#### RECORDS TO USE ####

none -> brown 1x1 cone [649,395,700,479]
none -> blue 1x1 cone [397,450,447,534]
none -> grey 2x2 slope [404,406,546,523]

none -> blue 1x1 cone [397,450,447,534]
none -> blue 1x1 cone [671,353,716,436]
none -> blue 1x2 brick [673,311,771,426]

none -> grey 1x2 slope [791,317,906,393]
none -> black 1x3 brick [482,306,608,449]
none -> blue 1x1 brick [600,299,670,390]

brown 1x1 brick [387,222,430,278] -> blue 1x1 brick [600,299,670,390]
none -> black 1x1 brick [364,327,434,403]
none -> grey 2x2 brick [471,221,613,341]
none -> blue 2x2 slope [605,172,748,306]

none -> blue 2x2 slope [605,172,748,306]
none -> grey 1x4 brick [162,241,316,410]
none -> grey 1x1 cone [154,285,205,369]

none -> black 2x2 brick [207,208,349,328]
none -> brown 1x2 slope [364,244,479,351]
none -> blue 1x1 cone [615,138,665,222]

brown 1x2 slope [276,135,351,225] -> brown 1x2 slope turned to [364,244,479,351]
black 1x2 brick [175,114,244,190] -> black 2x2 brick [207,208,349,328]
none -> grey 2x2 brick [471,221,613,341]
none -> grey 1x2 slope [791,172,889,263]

####

(PROBLEM TO WORK ON): Only lines with the word "slope" count here; copy every one from the records.

(RESULT OF THE EXERCISE):
none -> grey 2x2 slope [404,406,546,523]
none -> grey 1x2 slope [791,317,906,393]
none -> blue 2x2 slope [605,172,748,306]
none -> blue 2x2 slope [605,172,748,306]
none -> brown 1x2 slope [364,244,479,351]
brown 1x2 slope [276,135,351,225] -> brown 1x2 slope turned to [364,244,479,351]
none -> grey 1x2 slope [791,172,889,263]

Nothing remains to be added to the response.